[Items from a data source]

-------

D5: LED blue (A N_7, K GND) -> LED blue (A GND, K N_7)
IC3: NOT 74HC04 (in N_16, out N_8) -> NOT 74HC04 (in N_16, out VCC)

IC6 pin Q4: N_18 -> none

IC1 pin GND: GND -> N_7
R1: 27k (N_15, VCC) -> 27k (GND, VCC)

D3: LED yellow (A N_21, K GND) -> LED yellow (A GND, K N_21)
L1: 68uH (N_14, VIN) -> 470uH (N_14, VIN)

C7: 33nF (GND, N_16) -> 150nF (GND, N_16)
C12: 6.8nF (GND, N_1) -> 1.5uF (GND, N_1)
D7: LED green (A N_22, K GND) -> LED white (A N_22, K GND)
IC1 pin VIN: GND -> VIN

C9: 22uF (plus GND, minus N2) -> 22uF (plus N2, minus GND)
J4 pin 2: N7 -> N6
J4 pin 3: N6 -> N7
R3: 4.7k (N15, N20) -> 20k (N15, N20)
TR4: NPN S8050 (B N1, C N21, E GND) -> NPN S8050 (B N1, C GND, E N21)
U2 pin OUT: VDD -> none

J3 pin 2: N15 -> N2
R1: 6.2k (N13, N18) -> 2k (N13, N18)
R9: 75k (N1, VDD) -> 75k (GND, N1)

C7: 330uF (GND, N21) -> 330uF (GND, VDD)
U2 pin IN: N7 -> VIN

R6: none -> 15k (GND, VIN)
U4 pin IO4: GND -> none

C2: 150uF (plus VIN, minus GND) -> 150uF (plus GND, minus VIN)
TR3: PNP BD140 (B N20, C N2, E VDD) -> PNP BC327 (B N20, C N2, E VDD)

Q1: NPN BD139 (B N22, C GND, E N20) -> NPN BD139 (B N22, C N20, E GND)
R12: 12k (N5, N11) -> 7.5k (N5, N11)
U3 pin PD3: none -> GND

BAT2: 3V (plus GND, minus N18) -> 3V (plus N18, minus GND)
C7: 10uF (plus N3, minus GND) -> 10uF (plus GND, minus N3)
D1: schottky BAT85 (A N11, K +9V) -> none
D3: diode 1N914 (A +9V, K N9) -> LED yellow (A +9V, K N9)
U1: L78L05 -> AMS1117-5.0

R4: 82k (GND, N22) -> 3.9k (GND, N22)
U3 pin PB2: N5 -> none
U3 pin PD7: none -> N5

-------

> Required action: All entries are to be printed once more, exactly as given.

> Answer box:
D5: LED blue (A N_7, K GND) -> LED blue (A GND, K N_7)
IC3: NOT 74HC04 (in N_16, out N_8) -> NOT 74HC04 (in N_16, out VCC)

IC6 pin Q4: N_18 -> none

IC1 pin GND: GND -> N_7
R1: 27k (N_15, VCC) -> 27k (GND, VCC)

D3: LED yellow (A N_21, K GND) -> LED yellow (A GND, K N_21)
L1: 68uH (N_14, VIN) -> 470uH (N_14, VIN)

C7: 33nF (GND, N_16) -> 150nF (GND, N_16)
C12: 6.8nF (GND, N_1) -> 1.5uF (GND, N_1)
D7: LED green (A N_22, K GND) -> LED white (A N_22, K GND)
IC1 pin VIN: GND -> VIN

C9: 22uF (plus GND, minus N2) -> 22uF (plus N2, minus GND)
J4 pin 2: N7 -> N6
J4 pin 3: N6 -> N7
R3: 4.7k (N15, N20) -> 20k (N15, N20)
TR4: NPN S8050 (B N1, C N21, E GND) -> NPN S8050 (B N1, C GND, E N21)
U2 pin OUT: VDD -> none

J3 pin 2: N15 -> N2
R1: 6.2k (N13, N18) -> 2k (N13, N18)
R9: 75k (N1, VDD) -> 75k (GND, N1)

C7: 330uF (GND, N21) -> 330uF (GND, VDD)
U2 pin IN: N7 -> VIN

R6: none -> 15k (GND, VIN)
U4 pin IO4: GND -> none

C2: 150uF (plus VIN, minus GND) -> 150uF (plus GND, minus VIN)
TR3: PNP BD140 (B N20, C N2, E VDD) -> PNP BC327 (B N20, C N2, E VDD)

Q1: NPN BD139 (B N22, C GND, E N20) -> NPN BD139 (B N22, C N20, E GND)
R12: 12k (N5, N11) -> 7.5k (N5, N11)
U3 pin PD3: none -> GND

BAT2: 3V (plus GND, minus N18) -> 3V (plus N18, minus GND)
C7: 10uF (plus N3, minus GND) -> 10uF (plus GND, minus N3)
D1: schottky BAT85 (A N11, K +9V) -> none
D3: diode 1N914 (A +9V, K N9) -> LED yellow (A +9V, K N9)
U1: L78L05 -> AMS1117-5.0

R4: 82k (GND, N22) -> 3.9k (GND, N22)
U3 pin PB2: N5 -> none
U3 pin PD7: none -> N5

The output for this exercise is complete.